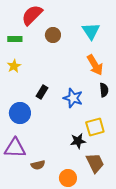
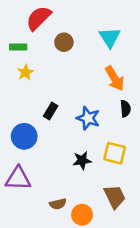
yellow star: (14, 66) -> (25, 72), moved
yellow square: (95, 127) -> (115, 153), turned 30
black star: (78, 141) -> (82, 160), moved
brown semicircle: (38, 165) -> (58, 204), moved

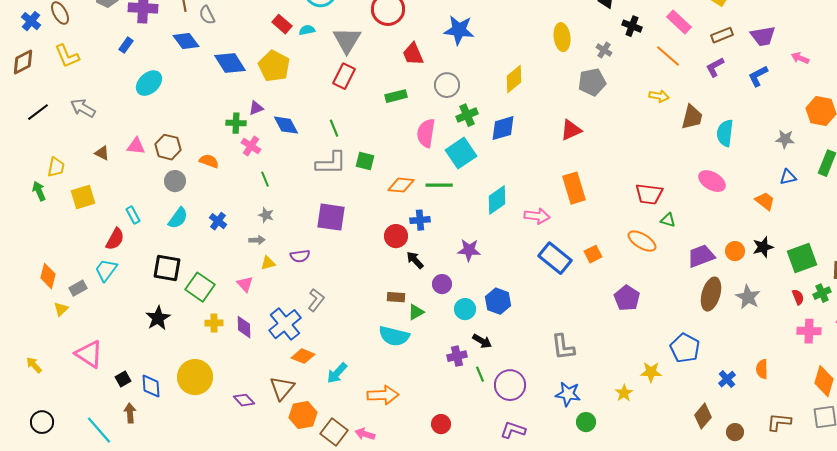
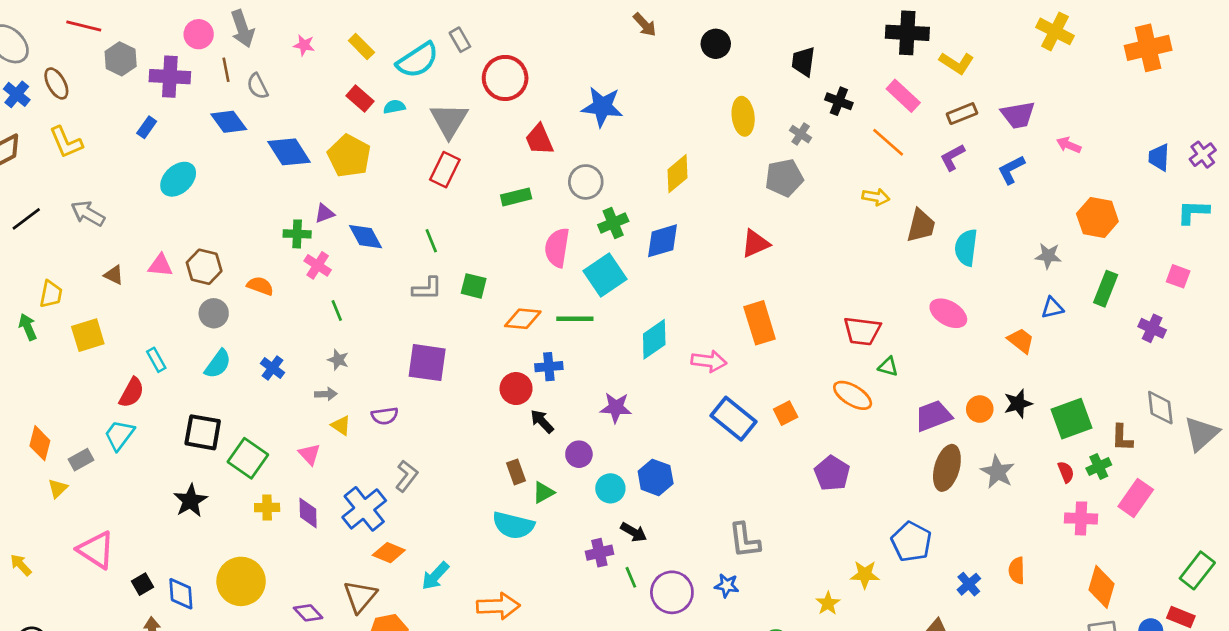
gray L-shape: (331, 163) -> (427, 289), size x0.7
yellow triangle: (268, 263) -> (341, 425), turned 49
brown rectangle: (396, 297) -> (516, 472), turned 66
blue star: (568, 394) -> (727, 586), moved, size x0.7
──────
→ PROBLEM STATEMENT: The result should be the full listing, retyped exactly and free of pictures.

→ SOLUTION:
yellow star: (14, 66) -> (25, 72), moved
yellow square: (95, 127) -> (115, 153), turned 30
black star: (78, 141) -> (82, 160), moved
brown semicircle: (38, 165) -> (58, 204), moved

gray L-shape: (331, 163) -> (427, 289), size x0.7
yellow triangle: (268, 263) -> (341, 425), turned 49
brown rectangle: (396, 297) -> (516, 472), turned 66
blue star: (568, 394) -> (727, 586), moved, size x0.7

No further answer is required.